» **WORK INSTRUCTIONS**: Nothing but a full, exact copy of the data is needed.
++++ DATA UNDER STUDY ++++
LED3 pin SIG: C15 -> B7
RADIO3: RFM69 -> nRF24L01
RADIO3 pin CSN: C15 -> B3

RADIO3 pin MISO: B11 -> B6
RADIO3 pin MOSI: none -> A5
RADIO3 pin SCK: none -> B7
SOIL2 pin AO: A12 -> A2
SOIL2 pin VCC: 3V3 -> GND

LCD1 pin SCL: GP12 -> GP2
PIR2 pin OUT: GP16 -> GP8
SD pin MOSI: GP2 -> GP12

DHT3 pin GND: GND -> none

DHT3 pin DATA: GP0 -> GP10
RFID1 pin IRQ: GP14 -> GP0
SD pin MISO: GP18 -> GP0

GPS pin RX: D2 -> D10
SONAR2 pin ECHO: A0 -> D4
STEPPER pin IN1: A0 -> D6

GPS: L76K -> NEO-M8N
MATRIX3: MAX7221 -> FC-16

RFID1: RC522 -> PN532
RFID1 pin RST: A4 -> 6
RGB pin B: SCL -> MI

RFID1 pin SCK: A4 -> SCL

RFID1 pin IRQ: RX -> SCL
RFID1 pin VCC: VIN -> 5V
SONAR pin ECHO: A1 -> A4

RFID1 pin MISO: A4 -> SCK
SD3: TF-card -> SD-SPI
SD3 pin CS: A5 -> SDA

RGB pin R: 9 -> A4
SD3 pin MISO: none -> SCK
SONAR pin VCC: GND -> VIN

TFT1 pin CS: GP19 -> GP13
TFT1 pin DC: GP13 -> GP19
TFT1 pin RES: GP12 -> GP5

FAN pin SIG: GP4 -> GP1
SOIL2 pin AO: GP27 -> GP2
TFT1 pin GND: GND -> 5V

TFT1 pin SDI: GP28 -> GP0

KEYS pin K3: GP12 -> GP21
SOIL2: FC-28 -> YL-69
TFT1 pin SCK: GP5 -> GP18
++++
» **SOLUTION FOR THIS TASK**:
LED3 pin SIG: C15 -> B7
RADIO3: RFM69 -> nRF24L01
RADIO3 pin CSN: C15 -> B3

RADIO3 pin MISO: B11 -> B6
RADIO3 pin MOSI: none -> A5
RADIO3 pin SCK: none -> B7
SOIL2 pin AO: A12 -> A2
SOIL2 pin VCC: 3V3 -> GND

LCD1 pin SCL: GP12 -> GP2
PIR2 pin OUT: GP16 -> GP8
SD pin MOSI: GP2 -> GP12

DHT3 pin GND: GND -> none

DHT3 pin DATA: GP0 -> GP10
RFID1 pin IRQ: GP14 -> GP0
SD pin MISO: GP18 -> GP0

GPS pin RX: D2 -> D10
SONAR2 pin ECHO: A0 -> D4
STEPPER pin IN1: A0 -> D6

GPS: L76K -> NEO-M8N
MATRIX3: MAX7221 -> FC-16

RFID1: RC522 -> PN532
RFID1 pin RST: A4 -> 6
RGB pin B: SCL -> MI

RFID1 pin SCK: A4 -> SCL

RFID1 pin IRQ: RX -> SCL
RFID1 pin VCC: VIN -> 5V
SONAR pin ECHO: A1 -> A4

RFID1 pin MISO: A4 -> SCK
SD3: TF-card -> SD-SPI
SD3 pin CS: A5 -> SDA

RGB pin R: 9 -> A4
SD3 pin MISO: none -> SCK
SONAR pin VCC: GND -> VIN

TFT1 pin CS: GP19 -> GP13
TFT1 pin DC: GP13 -> GP19
TFT1 pin RES: GP12 -> GP5

FAN pin SIG: GP4 -> GP1
SOIL2 pin AO: GP27 -> GP2
TFT1 pin GND: GND -> 5V

TFT1 pin SDI: GP28 -> GP0

KEYS pin K3: GP12 -> GP21
SOIL2: FC-28 -> YL-69
TFT1 pin SCK: GP5 -> GP18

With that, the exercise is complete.